**Exercise data**
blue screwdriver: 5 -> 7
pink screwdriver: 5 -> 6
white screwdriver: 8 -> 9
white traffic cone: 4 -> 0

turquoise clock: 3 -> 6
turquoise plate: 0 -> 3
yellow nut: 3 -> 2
* * *
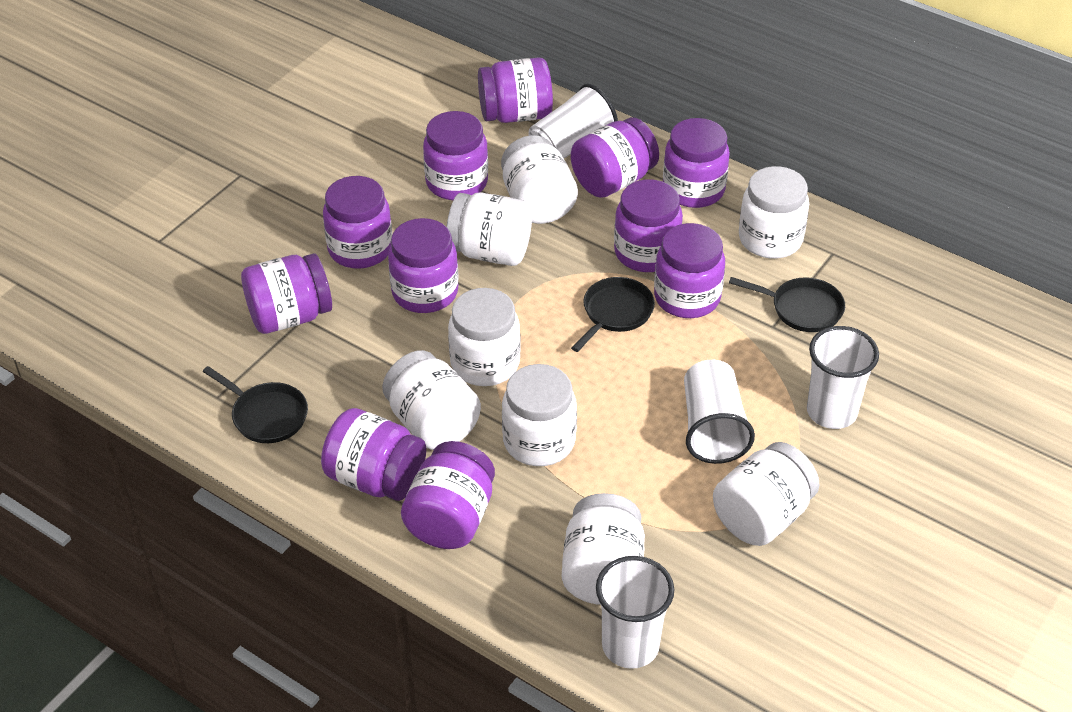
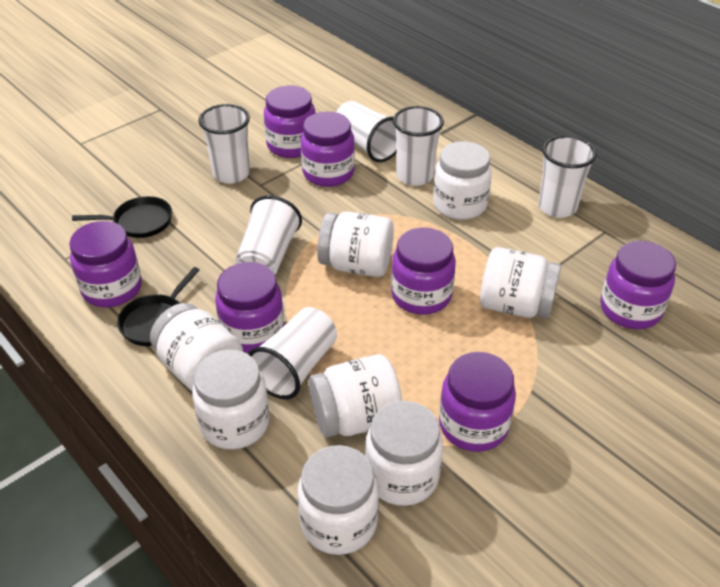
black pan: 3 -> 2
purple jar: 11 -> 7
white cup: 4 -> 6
==
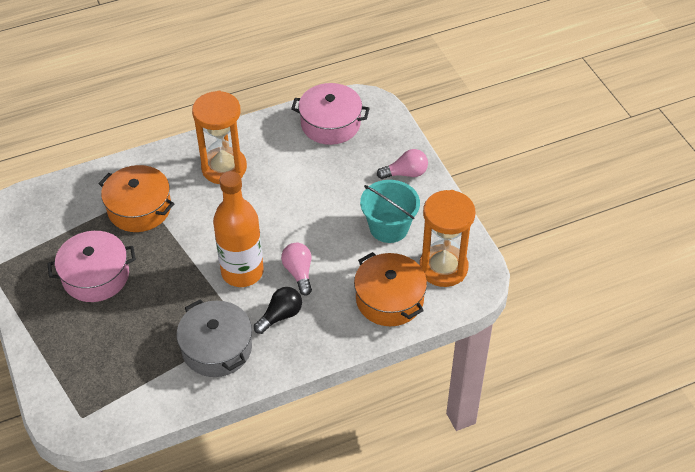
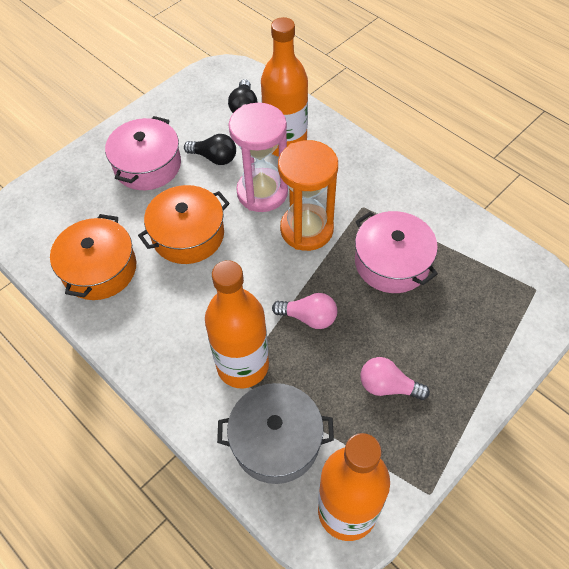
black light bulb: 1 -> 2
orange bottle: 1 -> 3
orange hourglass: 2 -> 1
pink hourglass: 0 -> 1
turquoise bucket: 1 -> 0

**Exercise brief**
An exact, complete copy of the lines above from the one with "orange bottle: 1 -> 3" through the one with "turquoise bucket: 1 -> 0" is the whole answer.

**Reply to the exercise**
orange bottle: 1 -> 3
orange hourglass: 2 -> 1
pink hourglass: 0 -> 1
turquoise bucket: 1 -> 0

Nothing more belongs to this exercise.